[Exercise material Boundary: Start]
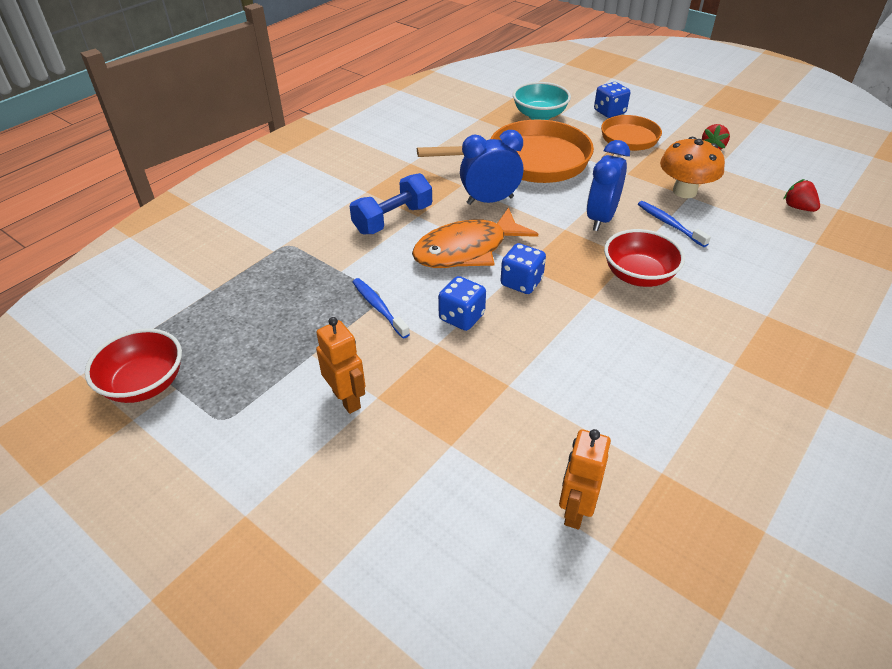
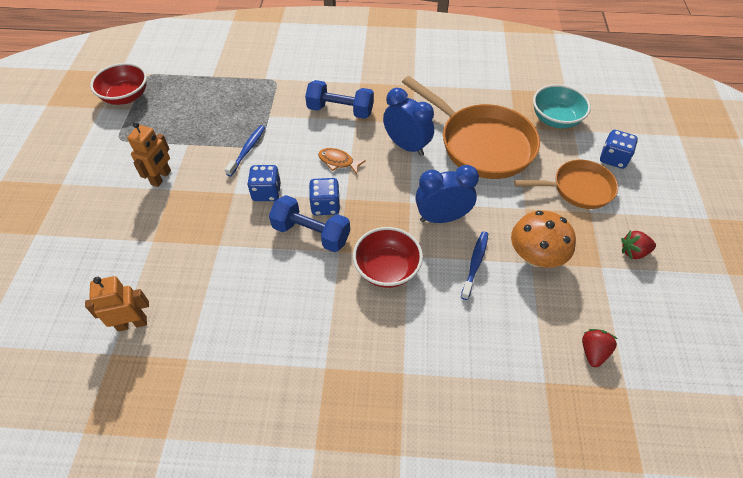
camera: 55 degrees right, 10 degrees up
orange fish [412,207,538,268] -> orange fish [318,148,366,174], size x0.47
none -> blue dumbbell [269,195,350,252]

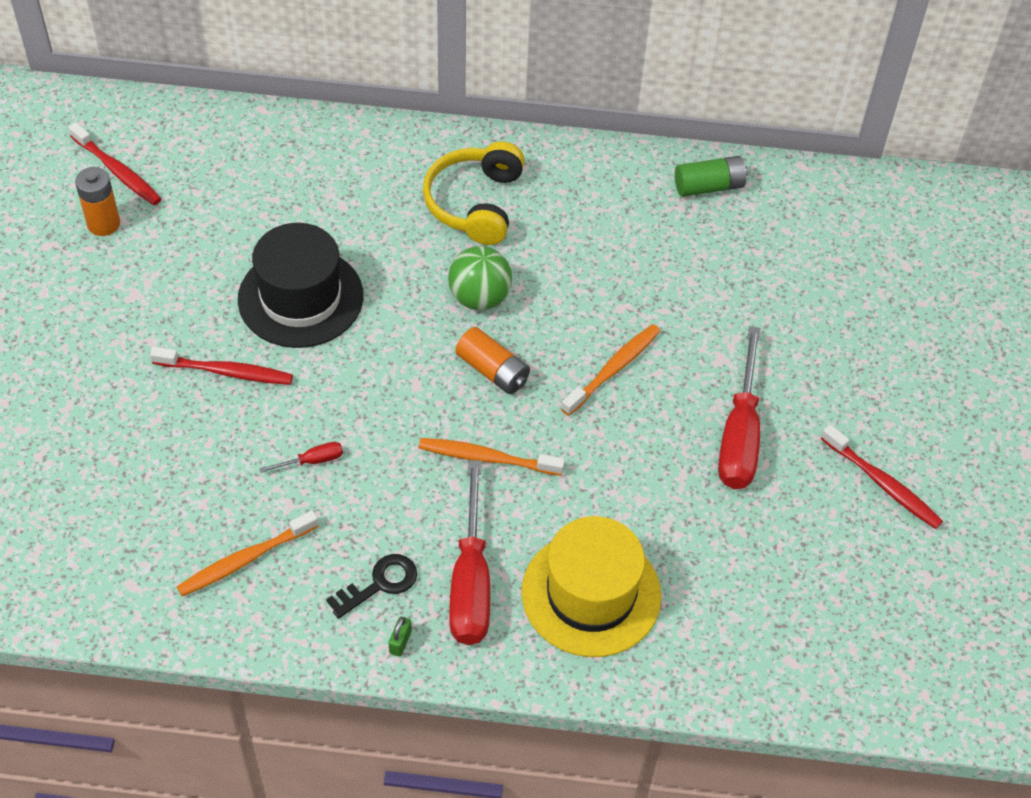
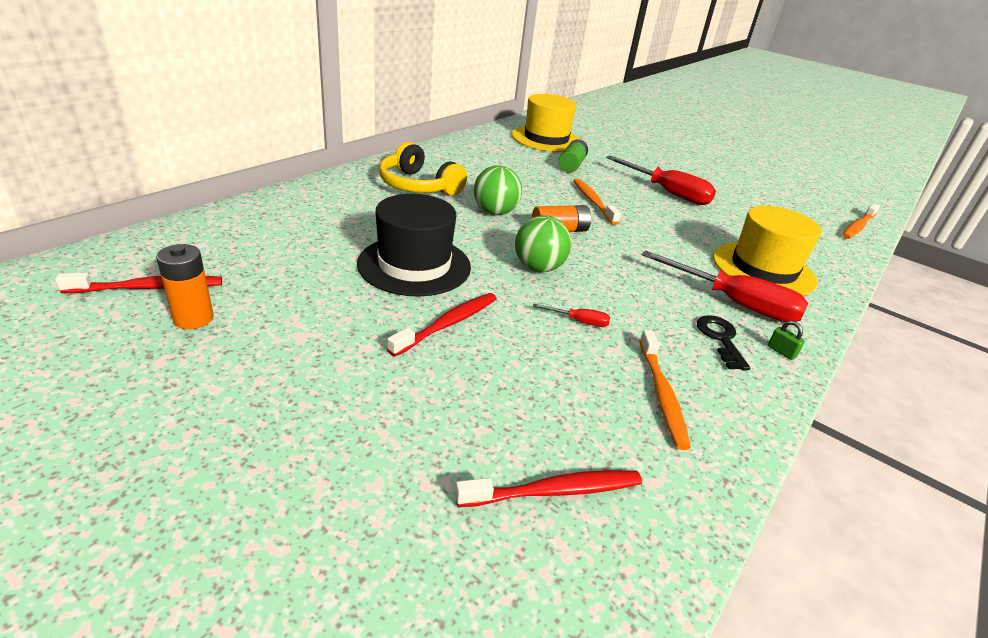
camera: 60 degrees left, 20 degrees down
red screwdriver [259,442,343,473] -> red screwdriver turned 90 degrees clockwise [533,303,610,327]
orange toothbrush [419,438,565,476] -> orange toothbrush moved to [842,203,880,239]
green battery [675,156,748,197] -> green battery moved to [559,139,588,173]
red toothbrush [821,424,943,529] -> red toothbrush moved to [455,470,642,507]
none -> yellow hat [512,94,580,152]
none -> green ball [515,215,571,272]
[Exercise material Boundary: End]
Copy out the entries exactly. No pictures.

camera: 55 degrees right, 10 degrees up
orange fish [412,207,538,268] -> orange fish [318,148,366,174], size x0.47
none -> blue dumbbell [269,195,350,252]

camera: 60 degrees left, 20 degrees down
red screwdriver [259,442,343,473] -> red screwdriver turned 90 degrees clockwise [533,303,610,327]
orange toothbrush [419,438,565,476] -> orange toothbrush moved to [842,203,880,239]
green battery [675,156,748,197] -> green battery moved to [559,139,588,173]
red toothbrush [821,424,943,529] -> red toothbrush moved to [455,470,642,507]
none -> yellow hat [512,94,580,152]
none -> green ball [515,215,571,272]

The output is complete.